-- Opening Marker --
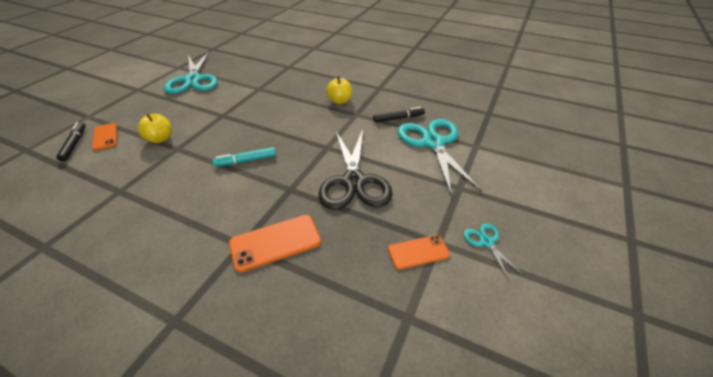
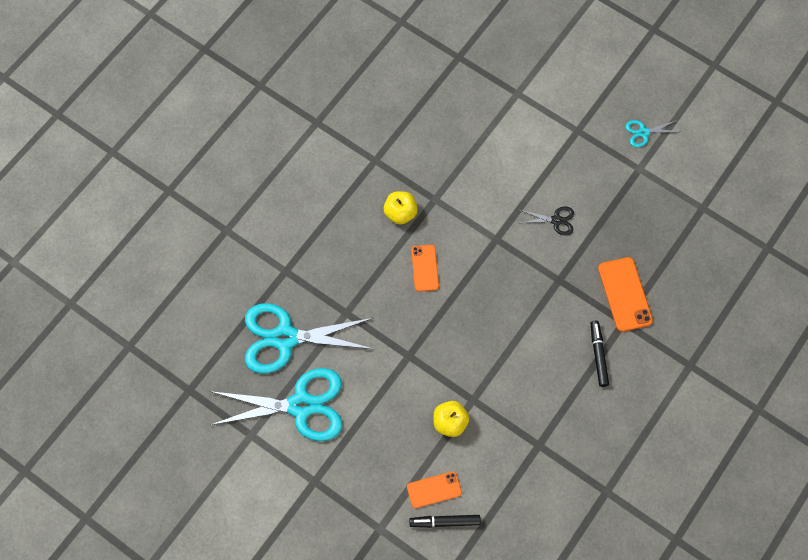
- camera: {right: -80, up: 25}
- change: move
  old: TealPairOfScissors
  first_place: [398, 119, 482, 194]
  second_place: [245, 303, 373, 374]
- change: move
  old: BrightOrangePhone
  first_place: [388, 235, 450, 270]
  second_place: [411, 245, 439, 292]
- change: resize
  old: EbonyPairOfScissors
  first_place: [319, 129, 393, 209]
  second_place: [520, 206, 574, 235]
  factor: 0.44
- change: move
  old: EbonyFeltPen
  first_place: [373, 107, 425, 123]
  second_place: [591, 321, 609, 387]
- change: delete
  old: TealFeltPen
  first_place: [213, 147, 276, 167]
-- Closing Marker --
DIRECTIONS -> Could you set down exactly the lines above, from the one containing "old: EbonyFeltPen" through the last, including both and nothing else?

PROBLEM SOLUTION ->
  old: EbonyFeltPen
  first_place: [373, 107, 425, 123]
  second_place: [591, 321, 609, 387]
- change: delete
  old: TealFeltPen
  first_place: [213, 147, 276, 167]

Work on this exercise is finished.